Data shown:
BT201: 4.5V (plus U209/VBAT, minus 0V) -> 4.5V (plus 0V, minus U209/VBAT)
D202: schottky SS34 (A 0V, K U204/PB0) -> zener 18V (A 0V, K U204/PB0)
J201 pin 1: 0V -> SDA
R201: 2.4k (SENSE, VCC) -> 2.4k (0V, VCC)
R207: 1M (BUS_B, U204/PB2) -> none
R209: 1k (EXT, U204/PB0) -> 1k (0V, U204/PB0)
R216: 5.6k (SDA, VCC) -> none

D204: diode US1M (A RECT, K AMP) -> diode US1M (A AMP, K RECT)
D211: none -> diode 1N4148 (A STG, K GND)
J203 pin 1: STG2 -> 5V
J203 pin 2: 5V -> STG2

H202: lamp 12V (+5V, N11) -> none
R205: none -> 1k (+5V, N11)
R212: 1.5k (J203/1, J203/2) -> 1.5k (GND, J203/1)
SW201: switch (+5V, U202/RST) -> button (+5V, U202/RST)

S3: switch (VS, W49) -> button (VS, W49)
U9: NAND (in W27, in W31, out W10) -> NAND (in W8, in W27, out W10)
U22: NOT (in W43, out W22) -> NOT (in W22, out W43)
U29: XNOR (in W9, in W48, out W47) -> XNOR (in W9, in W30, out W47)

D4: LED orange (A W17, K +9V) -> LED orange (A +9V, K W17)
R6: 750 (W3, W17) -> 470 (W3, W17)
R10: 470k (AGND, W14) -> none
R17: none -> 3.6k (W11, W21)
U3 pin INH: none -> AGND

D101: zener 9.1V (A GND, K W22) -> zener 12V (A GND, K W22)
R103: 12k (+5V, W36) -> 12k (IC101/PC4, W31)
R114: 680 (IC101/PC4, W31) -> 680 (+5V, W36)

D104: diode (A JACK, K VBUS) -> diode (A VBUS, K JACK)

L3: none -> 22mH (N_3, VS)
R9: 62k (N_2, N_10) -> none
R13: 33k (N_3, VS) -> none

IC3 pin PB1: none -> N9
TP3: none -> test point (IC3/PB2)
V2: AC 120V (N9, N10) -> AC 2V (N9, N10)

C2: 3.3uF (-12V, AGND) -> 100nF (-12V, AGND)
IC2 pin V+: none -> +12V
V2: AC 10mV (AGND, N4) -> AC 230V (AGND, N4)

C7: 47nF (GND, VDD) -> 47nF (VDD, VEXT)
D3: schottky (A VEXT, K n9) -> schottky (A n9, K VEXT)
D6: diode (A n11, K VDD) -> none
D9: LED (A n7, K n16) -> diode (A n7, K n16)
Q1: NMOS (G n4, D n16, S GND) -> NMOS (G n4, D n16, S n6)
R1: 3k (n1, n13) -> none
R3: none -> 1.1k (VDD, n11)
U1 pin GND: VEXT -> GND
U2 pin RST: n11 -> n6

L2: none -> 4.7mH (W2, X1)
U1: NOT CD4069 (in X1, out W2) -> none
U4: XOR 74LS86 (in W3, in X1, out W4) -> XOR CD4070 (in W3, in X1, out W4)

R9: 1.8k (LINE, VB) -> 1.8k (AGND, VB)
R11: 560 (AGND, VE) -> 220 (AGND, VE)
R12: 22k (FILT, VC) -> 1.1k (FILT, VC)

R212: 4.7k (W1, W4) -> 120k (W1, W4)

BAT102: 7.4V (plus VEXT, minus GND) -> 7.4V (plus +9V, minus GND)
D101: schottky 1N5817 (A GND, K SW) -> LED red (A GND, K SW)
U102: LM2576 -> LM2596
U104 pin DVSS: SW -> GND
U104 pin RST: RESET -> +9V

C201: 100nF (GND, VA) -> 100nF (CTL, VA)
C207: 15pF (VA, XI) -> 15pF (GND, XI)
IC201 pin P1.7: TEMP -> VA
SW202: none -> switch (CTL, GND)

Action item: Nothing in the data may differ; print all of it exactly as written.

Solution for this task:
BT201: 4.5V (plus U209/VBAT, minus 0V) -> 4.5V (plus 0V, minus U209/VBAT)
D202: schottky SS34 (A 0V, K U204/PB0) -> zener 18V (A 0V, K U204/PB0)
J201 pin 1: 0V -> SDA
R201: 2.4k (SENSE, VCC) -> 2.4k (0V, VCC)
R207: 1M (BUS_B, U204/PB2) -> none
R209: 1k (EXT, U204/PB0) -> 1k (0V, U204/PB0)
R216: 5.6k (SDA, VCC) -> none

D204: diode US1M (A RECT, K AMP) -> diode US1M (A AMP, K RECT)
D211: none -> diode 1N4148 (A STG, K GND)
J203 pin 1: STG2 -> 5V
J203 pin 2: 5V -> STG2

H202: lamp 12V (+5V, N11) -> none
R205: none -> 1k (+5V, N11)
R212: 1.5k (J203/1, J203/2) -> 1.5k (GND, J203/1)
SW201: switch (+5V, U202/RST) -> button (+5V, U202/RST)

S3: switch (VS, W49) -> button (VS, W49)
U9: NAND (in W27, in W31, out W10) -> NAND (in W8, in W27, out W10)
U22: NOT (in W43, out W22) -> NOT (in W22, out W43)
U29: XNOR (in W9, in W48, out W47) -> XNOR (in W9, in W30, out W47)

D4: LED orange (A W17, K +9V) -> LED orange (A +9V, K W17)
R6: 750 (W3, W17) -> 470 (W3, W17)
R10: 470k (AGND, W14) -> none
R17: none -> 3.6k (W11, W21)
U3 pin INH: none -> AGND

D101: zener 9.1V (A GND, K W22) -> zener 12V (A GND, K W22)
R103: 12k (+5V, W36) -> 12k (IC101/PC4, W31)
R114: 680 (IC101/PC4, W31) -> 680 (+5V, W36)

D104: diode (A JACK, K VBUS) -> diode (A VBUS, K JACK)

L3: none -> 22mH (N_3, VS)
R9: 62k (N_2, N_10) -> none
R13: 33k (N_3, VS) -> none

IC3 pin PB1: none -> N9
TP3: none -> test point (IC3/PB2)
V2: AC 120V (N9, N10) -> AC 2V (N9, N10)

C2: 3.3uF (-12V, AGND) -> 100nF (-12V, AGND)
IC2 pin V+: none -> +12V
V2: AC 10mV (AGND, N4) -> AC 230V (AGND, N4)

C7: 47nF (GND, VDD) -> 47nF (VDD, VEXT)
D3: schottky (A VEXT, K n9) -> schottky (A n9, K VEXT)
D6: diode (A n11, K VDD) -> none
D9: LED (A n7, K n16) -> diode (A n7, K n16)
Q1: NMOS (G n4, D n16, S GND) -> NMOS (G n4, D n16, S n6)
R1: 3k (n1, n13) -> none
R3: none -> 1.1k (VDD, n11)
U1 pin GND: VEXT -> GND
U2 pin RST: n11 -> n6

L2: none -> 4.7mH (W2, X1)
U1: NOT CD4069 (in X1, out W2) -> none
U4: XOR 74LS86 (in W3, in X1, out W4) -> XOR CD4070 (in W3, in X1, out W4)

R9: 1.8k (LINE, VB) -> 1.8k (AGND, VB)
R11: 560 (AGND, VE) -> 220 (AGND, VE)
R12: 22k (FILT, VC) -> 1.1k (FILT, VC)

R212: 4.7k (W1, W4) -> 120k (W1, W4)

BAT102: 7.4V (plus VEXT, minus GND) -> 7.4V (plus +9V, minus GND)
D101: schottky 1N5817 (A GND, K SW) -> LED red (A GND, K SW)
U102: LM2576 -> LM2596
U104 pin DVSS: SW -> GND
U104 pin RST: RESET -> +9V

C201: 100nF (GND, VA) -> 100nF (CTL, VA)
C207: 15pF (VA, XI) -> 15pF (GND, XI)
IC201 pin P1.7: TEMP -> VA
SW202: none -> switch (CTL, GND)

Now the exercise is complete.